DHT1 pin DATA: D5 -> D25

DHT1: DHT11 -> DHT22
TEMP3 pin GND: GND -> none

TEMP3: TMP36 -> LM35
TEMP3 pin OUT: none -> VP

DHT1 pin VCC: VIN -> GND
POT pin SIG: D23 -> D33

------------

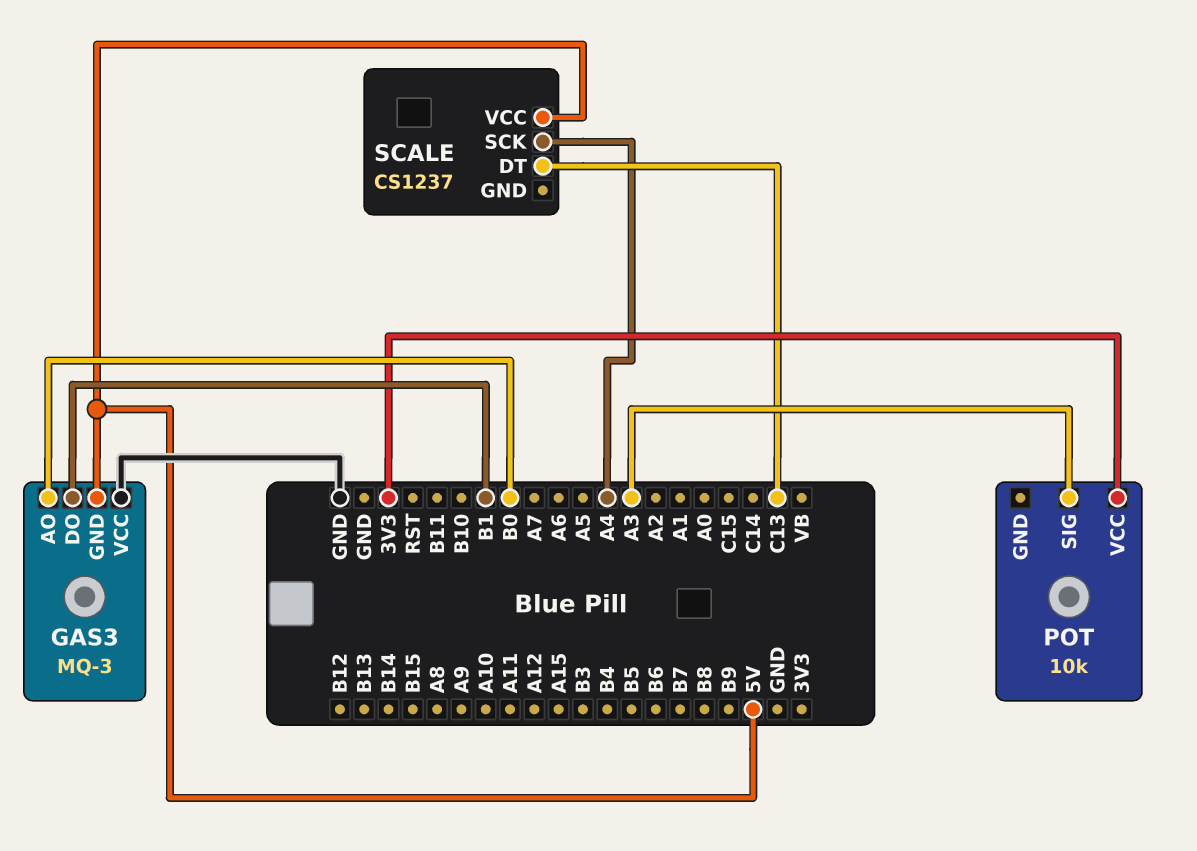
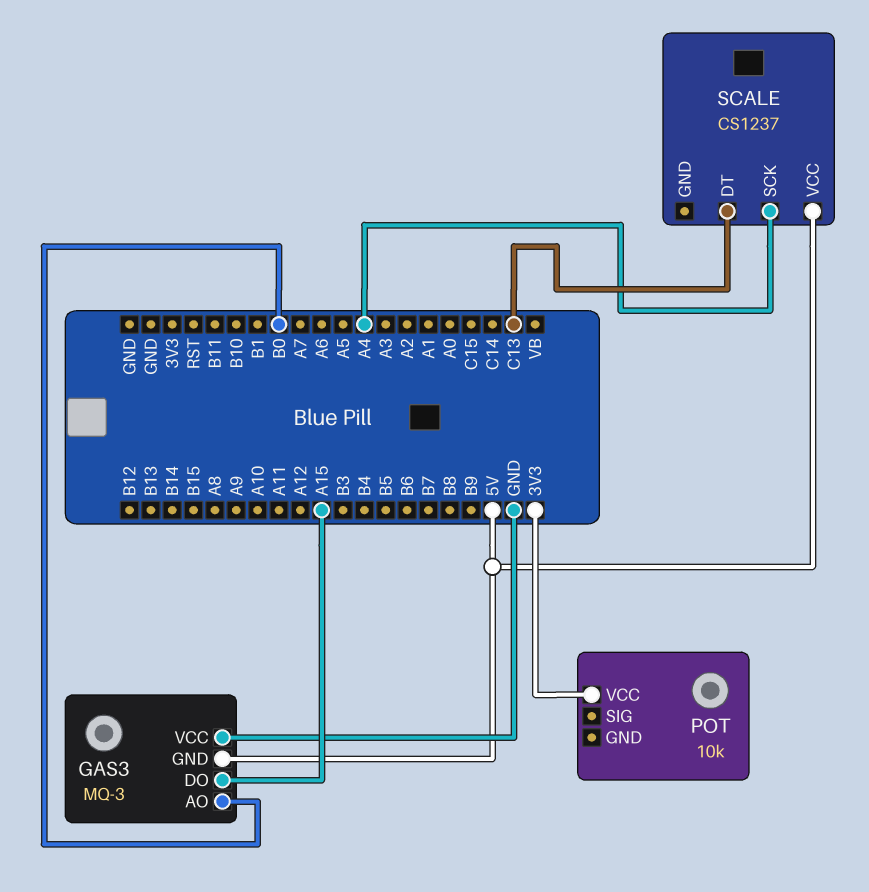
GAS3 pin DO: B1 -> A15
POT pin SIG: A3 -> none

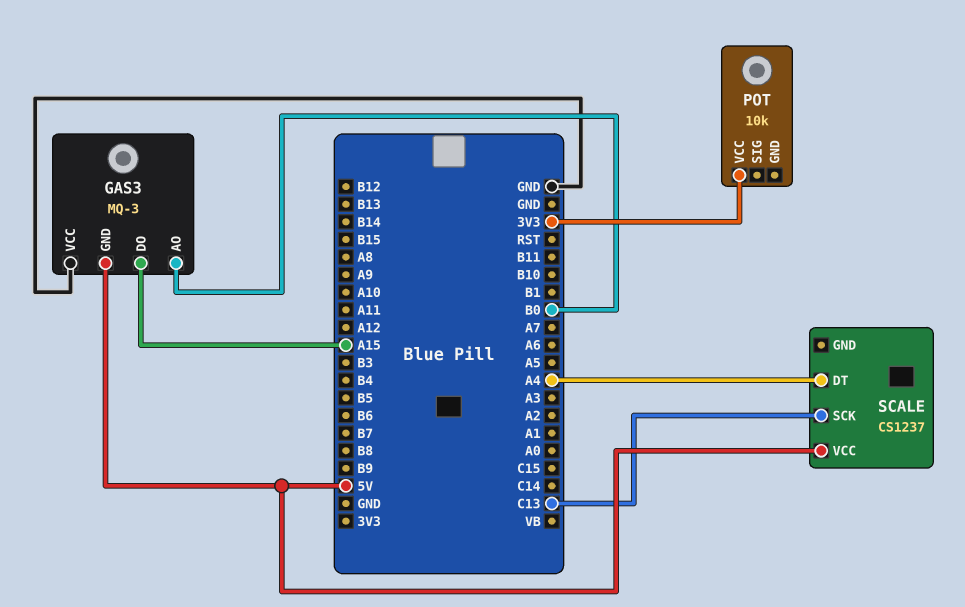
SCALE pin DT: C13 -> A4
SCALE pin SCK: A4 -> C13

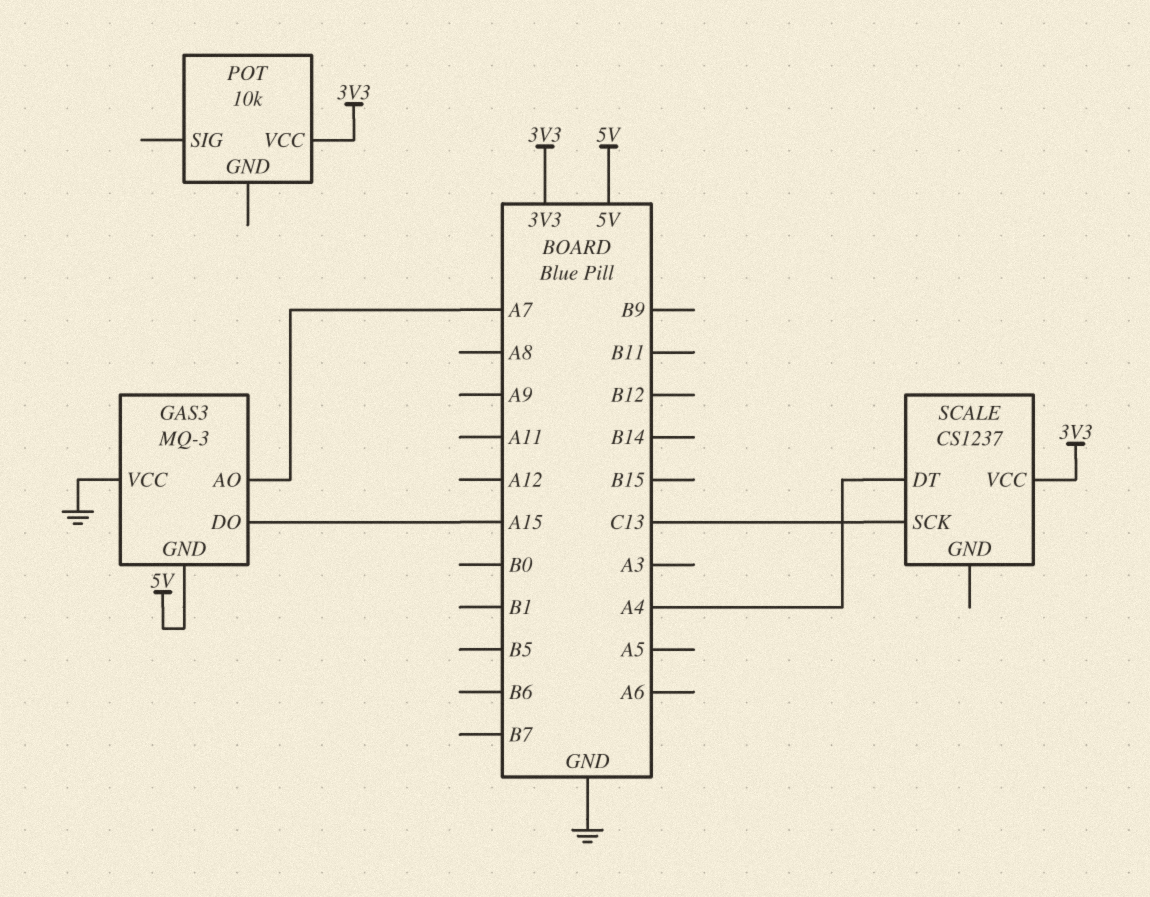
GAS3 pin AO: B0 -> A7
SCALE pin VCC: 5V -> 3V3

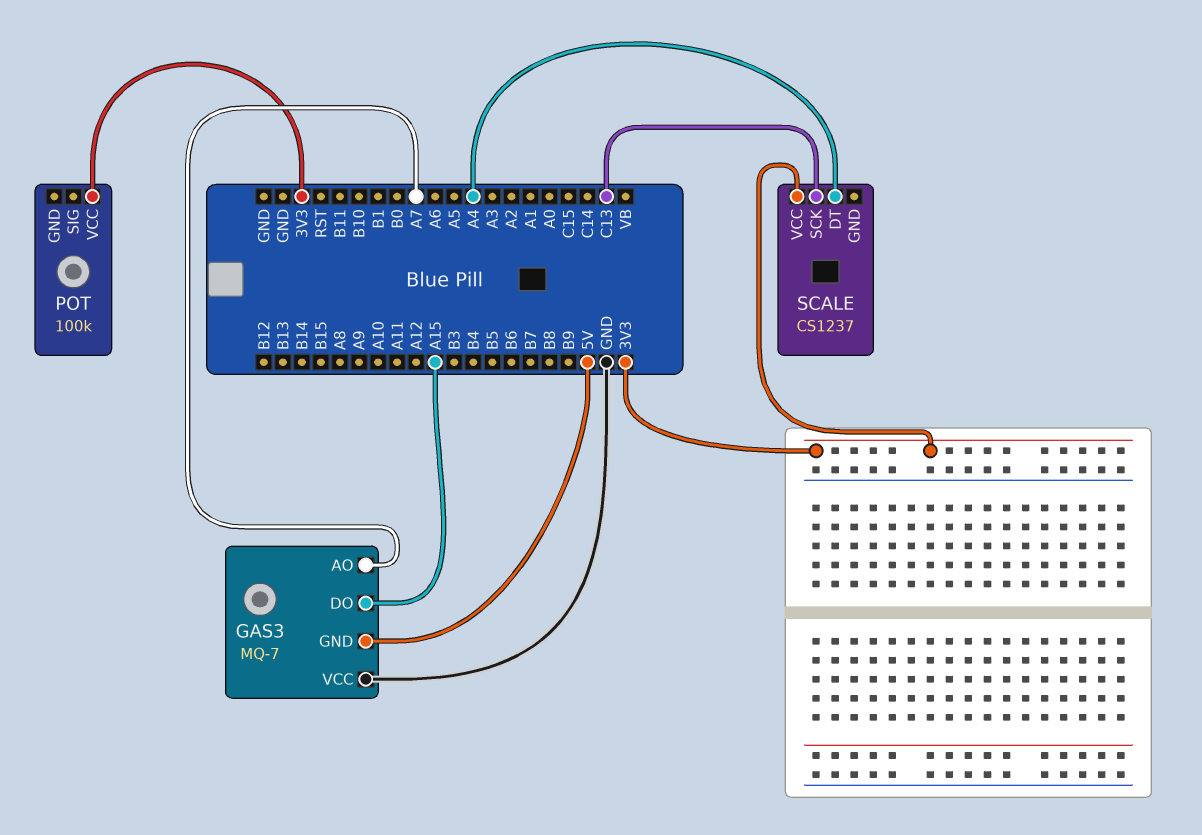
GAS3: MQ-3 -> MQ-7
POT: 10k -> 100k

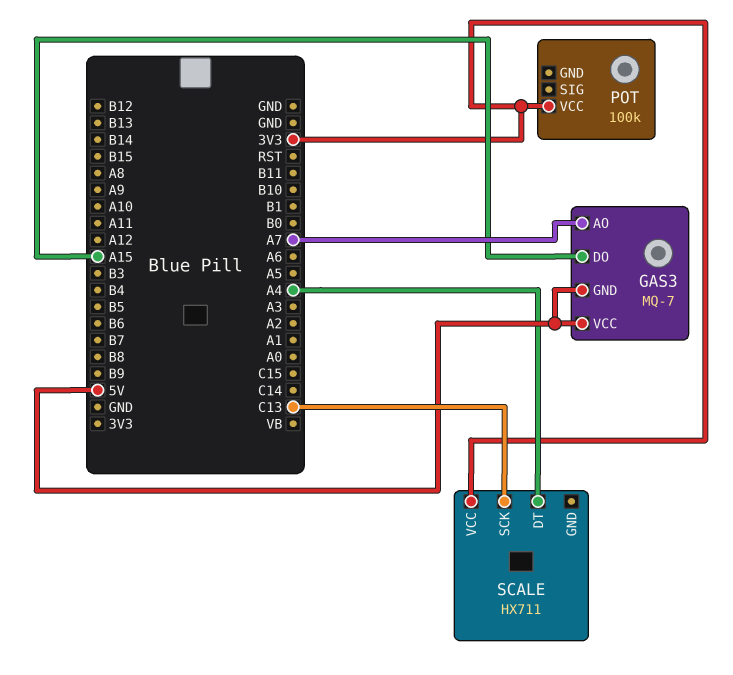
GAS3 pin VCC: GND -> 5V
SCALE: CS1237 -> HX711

------------

» HOW TO COMPLETE THIS TASK: Look in the material above for the line with "DHT1 pin DATA: D5 -> D25" and the line with "POT pin SIG: D23 -> D33", and transcribe exactly those lines and all lines between them, nothing more.

» EXERCISE OUTPUT:
DHT1 pin DATA: D5 -> D25

DHT1: DHT11 -> DHT22
TEMP3 pin GND: GND -> none

TEMP3: TMP36 -> LM35
TEMP3 pin OUT: none -> VP

DHT1 pin VCC: VIN -> GND
POT pin SIG: D23 -> D33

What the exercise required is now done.